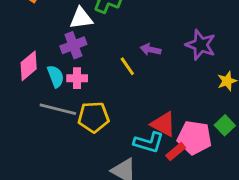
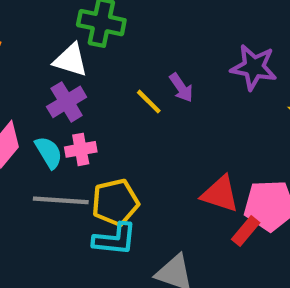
white triangle: (81, 18) -> (71, 60), turned 35
purple arrow: (150, 50) -> (181, 88), turned -126
yellow line: (127, 66) -> (149, 102), moved
cyan L-shape: (149, 142) -> (115, 239), moved

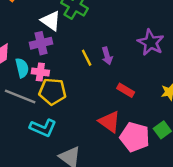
purple star: (254, 67) -> (151, 43), moved
yellow pentagon: (115, 202) -> (52, 91), moved
red rectangle: (246, 231) -> (126, 90), moved, turned 63

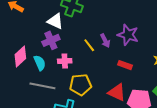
purple star: (151, 43) -> (128, 35), moved
pink cross: (40, 72) -> (65, 61), moved
yellow pentagon: (52, 91) -> (80, 85), moved

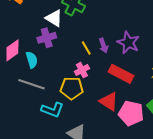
pink cross: (65, 61) -> (82, 70), moved, turned -32
red rectangle: (125, 65) -> (121, 74), size x1.6

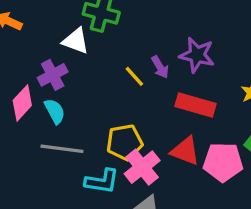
purple cross: (47, 38) -> (53, 75), moved
pink cross: (82, 70) -> (142, 167), moved, size x1.5

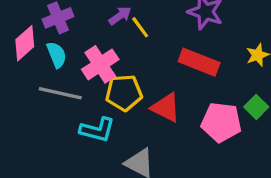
purple arrow: (160, 67) -> (120, 16), moved, turned -100
red triangle: (185, 151) -> (166, 108), moved
pink cross: (142, 167) -> (100, 64), moved

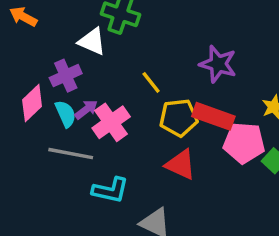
purple arrow: (120, 16) -> (86, 109), moved
yellow pentagon: (124, 93) -> (179, 118), moved
pink pentagon: (221, 122) -> (244, 143), moved

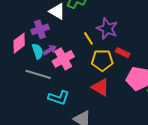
purple star: (218, 64) -> (107, 29), moved
red rectangle: (213, 116) -> (123, 53), moved, size x0.6

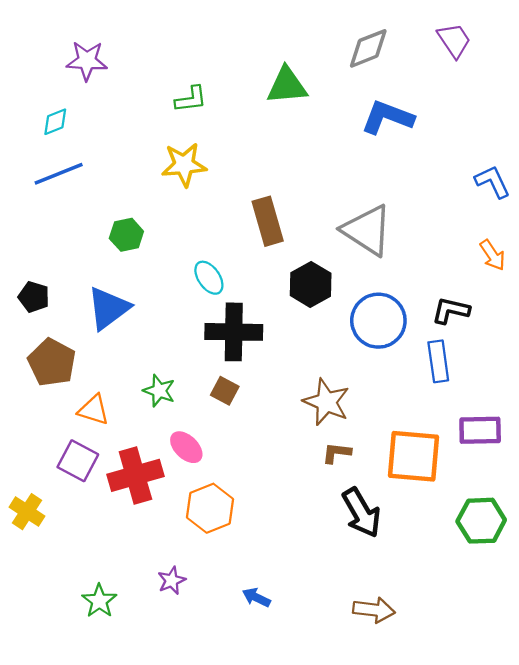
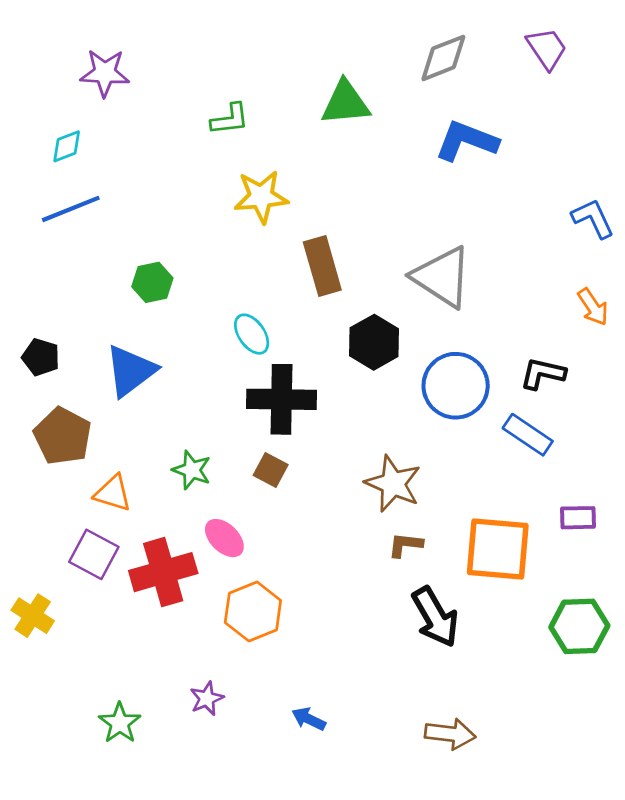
yellow star: (184, 165) -> (261, 197), moved
blue rectangle: (438, 361) -> (528, 435), turned -48
purple rectangle: (480, 430) -> (578, 518), size x0.7

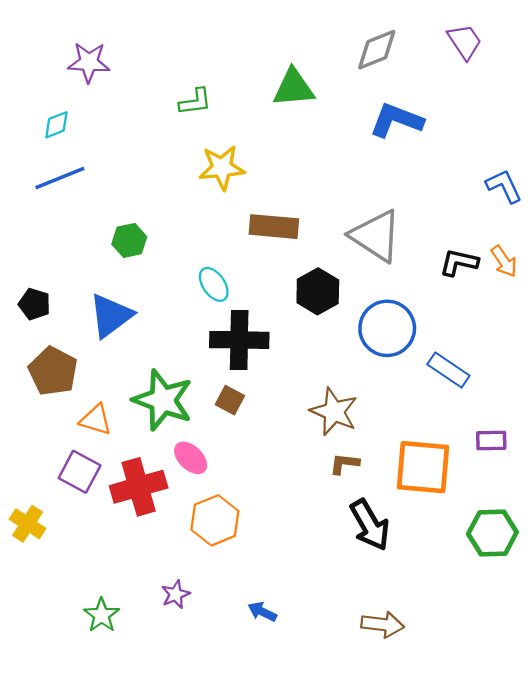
brown rectangle: (322, 266) -> (274, 227), turned -69
black L-shape: (543, 373) -> (459, 262), moved
green star: (192, 470) -> (163, 400), size x1.8

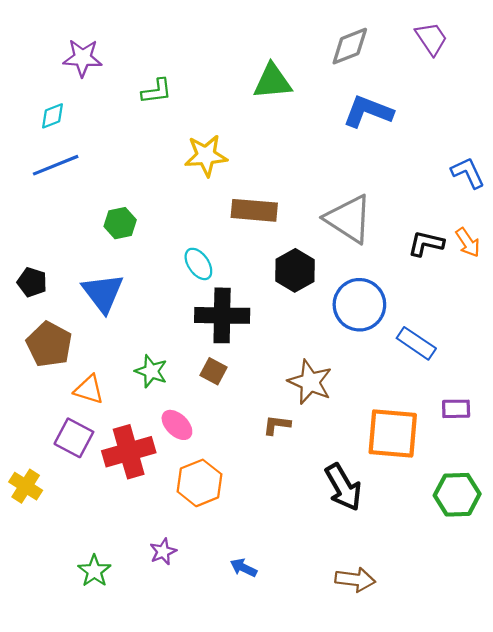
green L-shape: (195, 102) -> (157, 91), moved
blue triangle: (111, 316) -> (103, 293), turned -30
green star: (163, 400) -> (151, 371), size x0.6
brown L-shape: (344, 464) -> (277, 425), moved

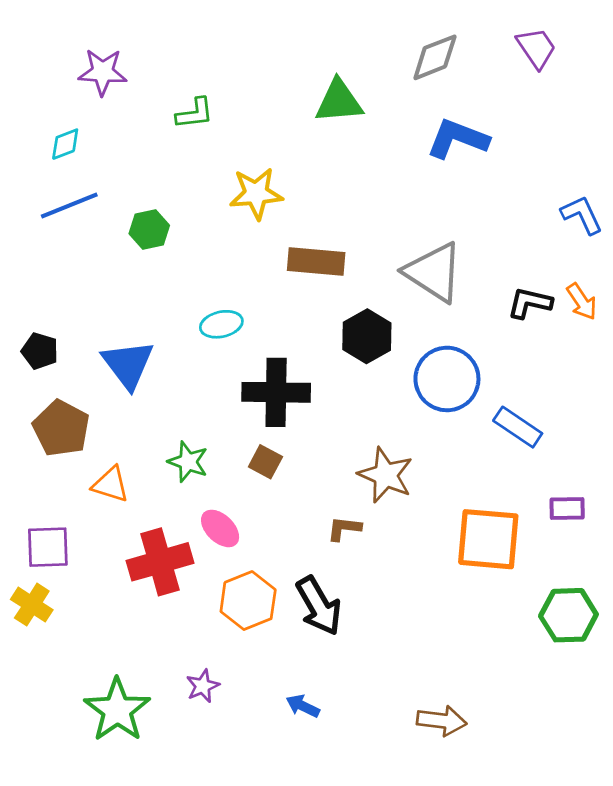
green hexagon: (120, 223) -> (149, 229), moved
cyan ellipse: (198, 264) -> (221, 324), moved, turned -68
purple square: (74, 438) -> (48, 547), moved, turned -30
black arrow: (343, 487) -> (319, 606), moved
green star: (94, 571) -> (117, 710), size x1.6

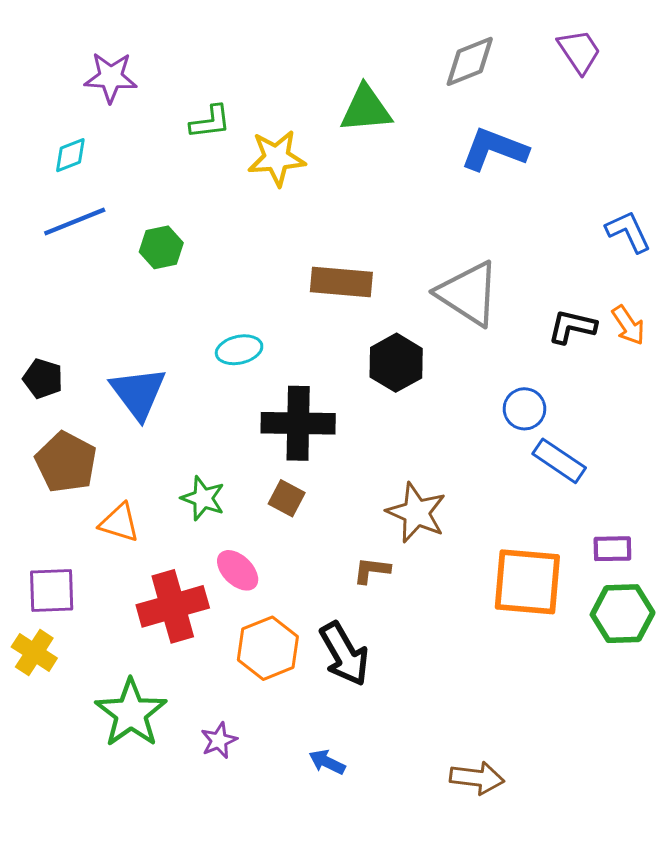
yellow star: (256, 193) -> (277, 158), moved
blue circle: (447, 379) -> (525, 409), moved, size x0.6
green hexagon: (568, 615) -> (623, 614), moved
green star: (117, 710) -> (131, 713), moved

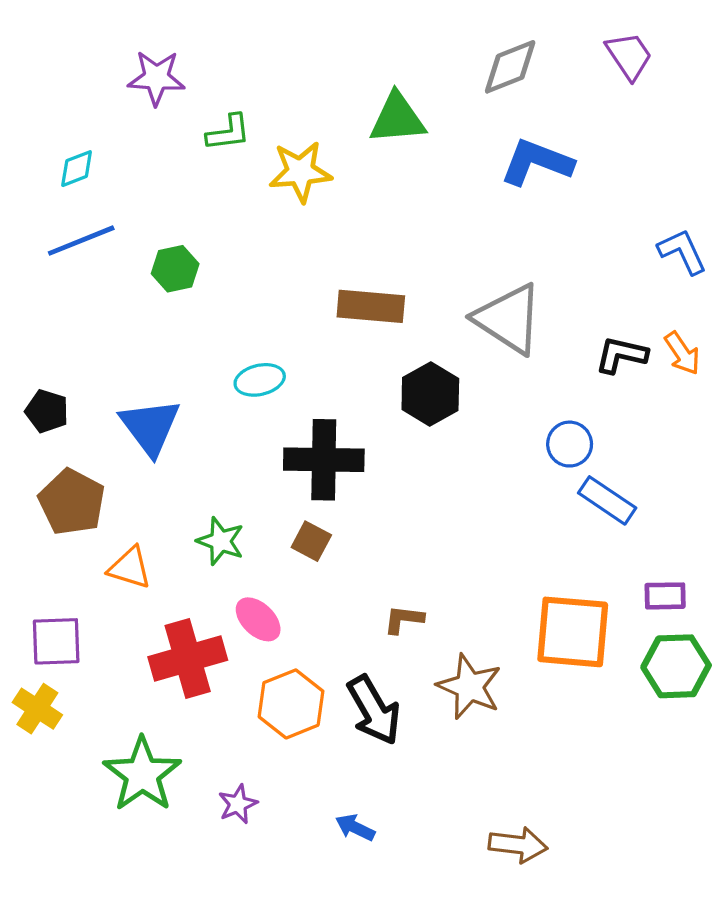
purple star: (111, 77) -> (156, 78), moved
brown star: (416, 513) -> (469, 687), moved

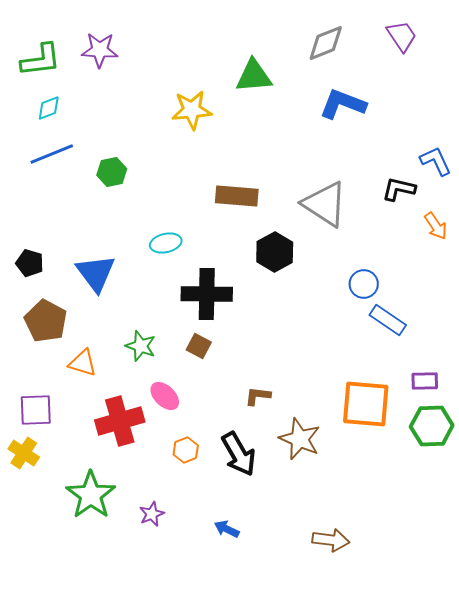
green L-shape: (228, 133) -> (41, 60), moved, size x1.4
black L-shape: (621, 355) -> (399, 189), moved
orange hexagon: (291, 704) -> (186, 450), size x0.6

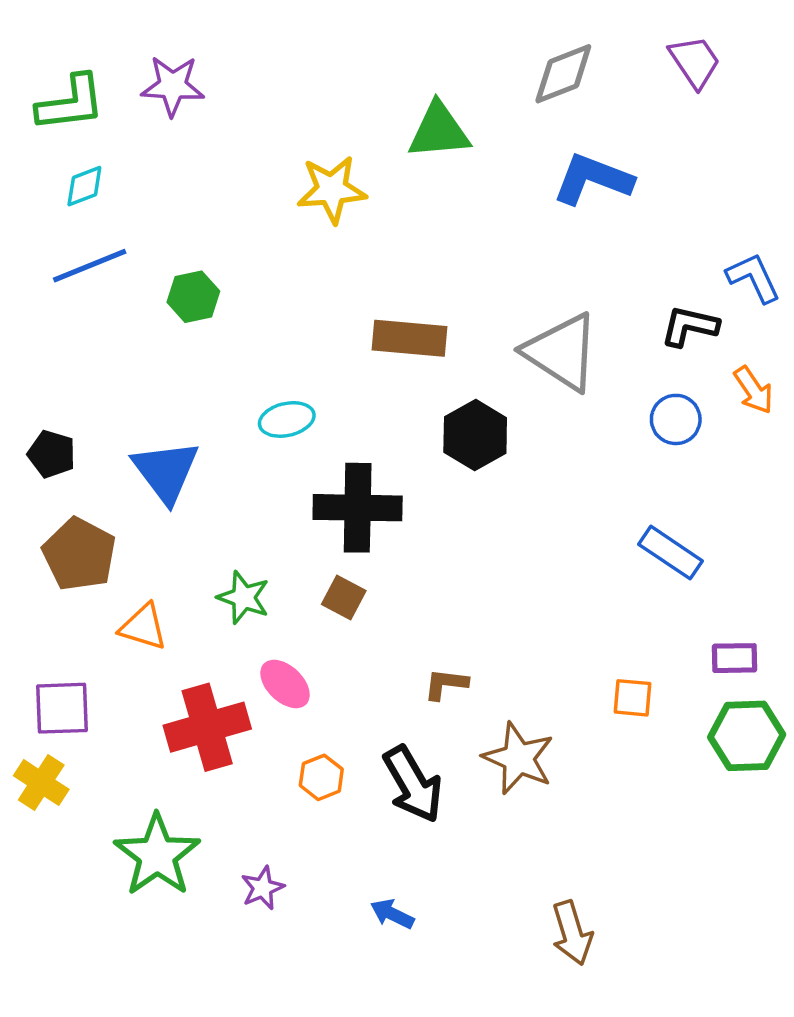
blue circle: (364, 284) -> (676, 419), moved
orange square: (366, 404) -> (632, 698), size x0.5
brown arrow: (331, 540) -> (572, 933), turned 66

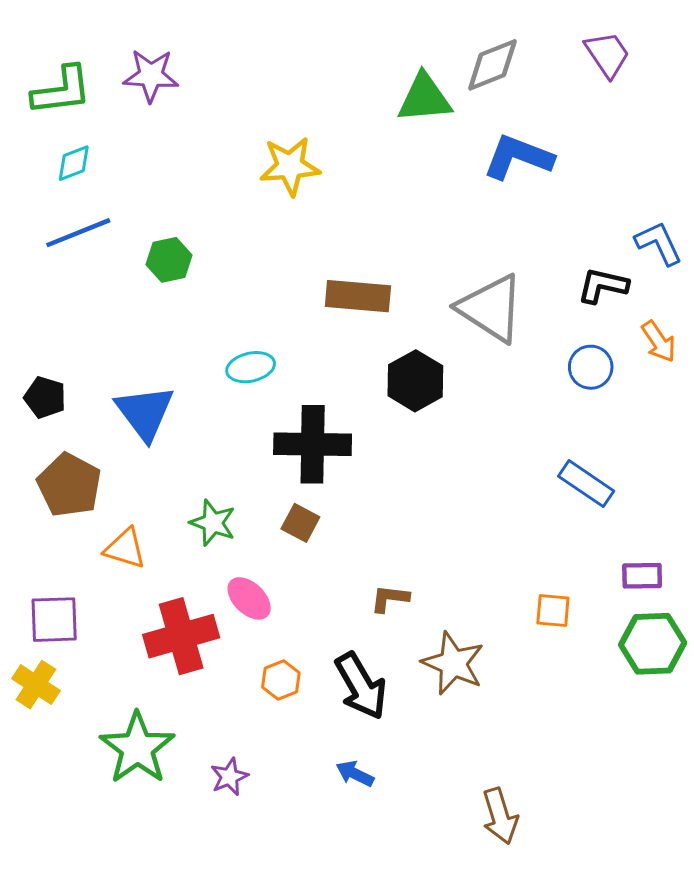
green triangle: (439, 131) -> (424, 98), moved
blue arrow: (392, 914) -> (355, 774), moved

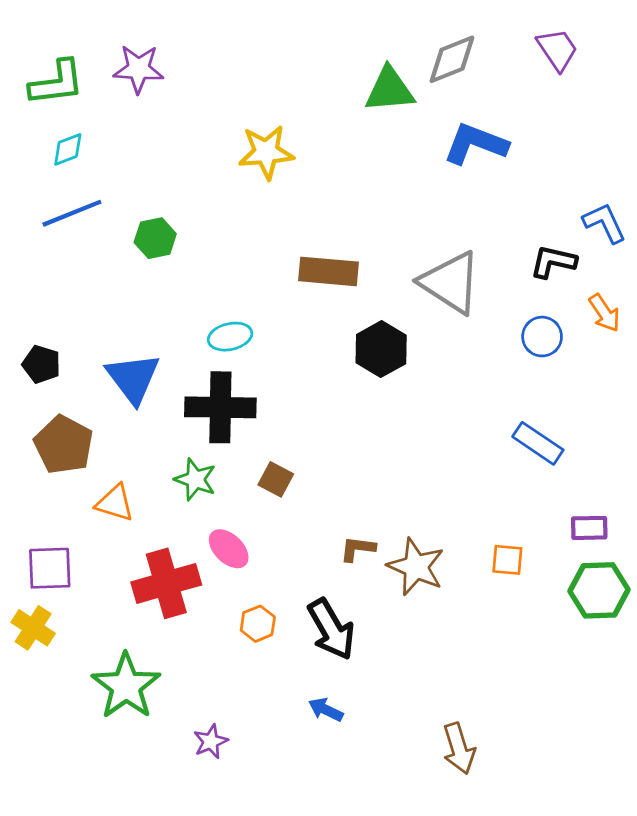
black cross: (313, 444) -> (220, 407), moved
brown star: (453, 663) -> (416, 567), moved
purple star: (229, 777) -> (211, 742), moved

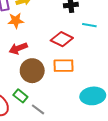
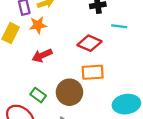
brown circle: (32, 71) -> (69, 92), moved
green rectangle: (20, 96) -> (38, 95), moved

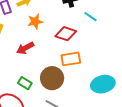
orange star: (38, 25) -> (35, 21), moved
cyan line: (119, 26) -> (90, 17), turned 32

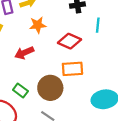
cyan line: (90, 17) -> (98, 25), turned 56

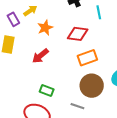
brown circle: (50, 88) -> (92, 86), moved

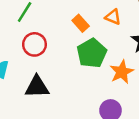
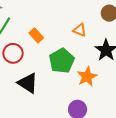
orange rectangle: (81, 23) -> (36, 35), moved
black triangle: (37, 87) -> (28, 83), moved, turned 35

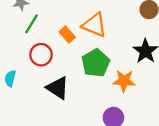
orange triangle: (80, 30) -> (94, 25), moved, size x1.6
orange star: (87, 77) -> (124, 81), turned 30

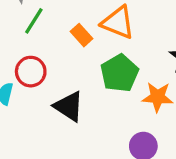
red circle: (41, 55) -> (31, 72), moved

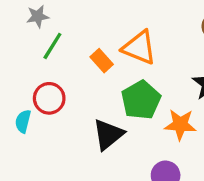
black triangle: (69, 106) -> (108, 134), moved, turned 48

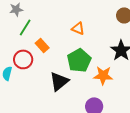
orange triangle: (139, 48) -> (78, 28), size x0.6
orange rectangle: (102, 61) -> (42, 45), moved

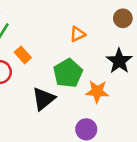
orange triangle: (78, 28) -> (78, 34), moved, turned -48

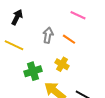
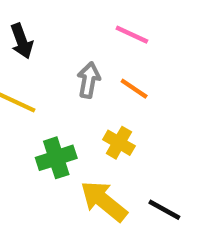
pink line: (78, 15) -> (132, 35), moved
black arrow: (17, 17) -> (22, 41), turned 133

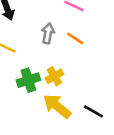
yellow cross: (119, 143) -> (54, 76), moved, turned 30

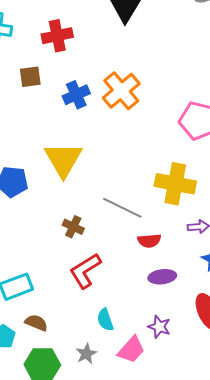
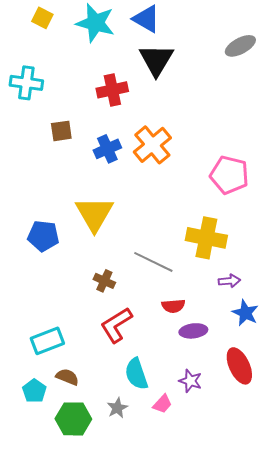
red cross: (57, 36) -> (112, 90), moved
red semicircle: (149, 241) -> (173, 306), moved
cyan semicircle: (105, 320) -> (136, 374), size x1.4
pink trapezoid: (131, 350) -> (162, 404), size x0.7

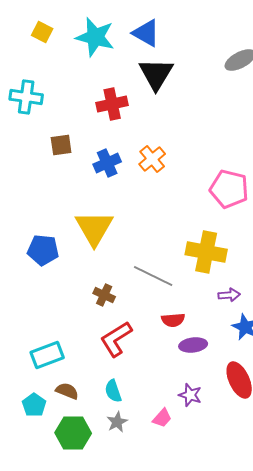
orange cross: (152, 145) -> (152, 159), size x0.7
cyan semicircle: (136, 374) -> (113, 391), moved, size x0.7

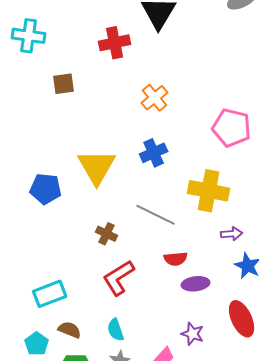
blue cross: (107, 163) -> (154, 153), moved

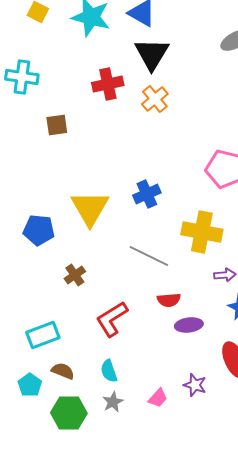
orange cross: (155, 98) -> (155, 99), moved
brown cross: (107, 234) -> (75, 275), moved, turned 30
purple star: (193, 334) -> (195, 385), moved

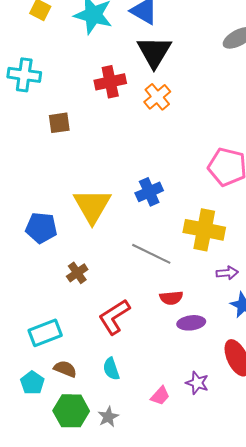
gray star: (113, 402) -> (108, 417), moved

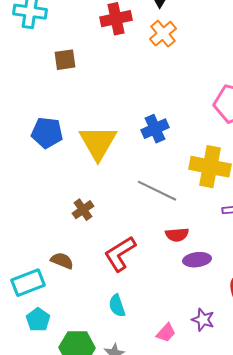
blue pentagon: (41, 228) -> (47, 133), moved
cyan rectangle: (45, 333) -> (28, 283), moved
brown semicircle: (65, 369) -> (62, 261), moved

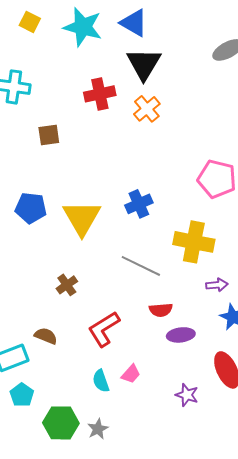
pink trapezoid: (166, 333) -> (131, 374), moved

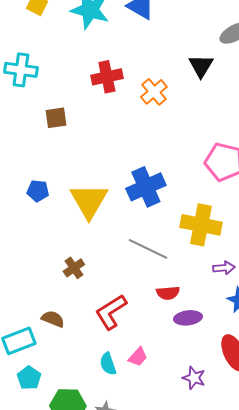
black triangle: (144, 64) -> (201, 66), moved, size x0.7
blue cross: (139, 204) -> (146, 187), size x1.4
blue pentagon: (31, 208) -> (38, 191), size x0.7

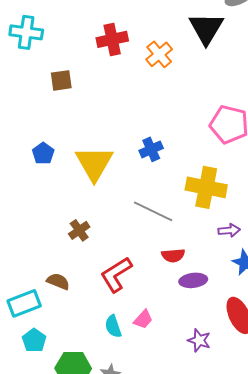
black triangle: (201, 66) -> (206, 28), size x1.4
blue cross: (146, 187) -> (151, 149), size x0.6
blue pentagon: (38, 191) -> (43, 153), turned 30

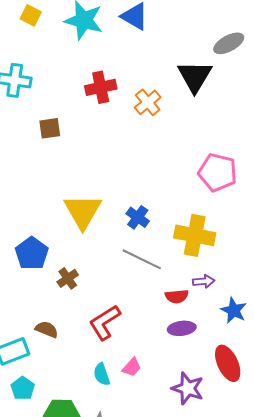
blue cross: (151, 149) -> (138, 217), moved, turned -30
blue pentagon: (43, 153) -> (32, 253), moved, size x1.5
purple arrow: (229, 230) -> (204, 281), moved
red semicircle: (173, 255) -> (177, 296), moved
purple star: (199, 340) -> (188, 388), size x1.4

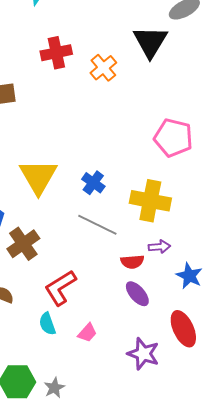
brown cross: (68, 278) -> (23, 244), size x1.5
purple ellipse: (182, 328) -> (137, 294), turned 56
cyan semicircle: (102, 374) -> (47, 324), moved

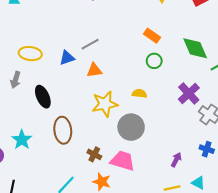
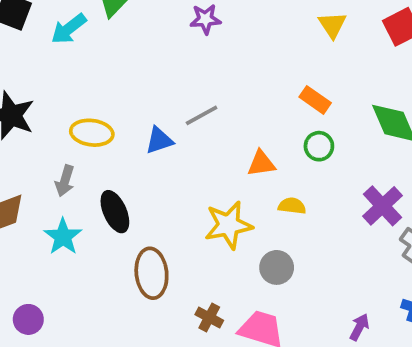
orange triangle: (94, 70) -> (261, 163), moved
gray circle: (131, 127) -> (277, 267), size x0.7
cyan star: (22, 140) -> (63, 237), moved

————

Starting from the first line of the listing above, write out every line exactly through the one containing "purple star: (254, 67) -> (151, 43), moved", and drop the pictures.

white triangle: (81, 18) -> (71, 60), turned 35
purple arrow: (150, 50) -> (181, 88), turned -126
yellow line: (127, 66) -> (149, 102), moved
cyan L-shape: (149, 142) -> (115, 239), moved

purple star: (254, 67) -> (151, 43), moved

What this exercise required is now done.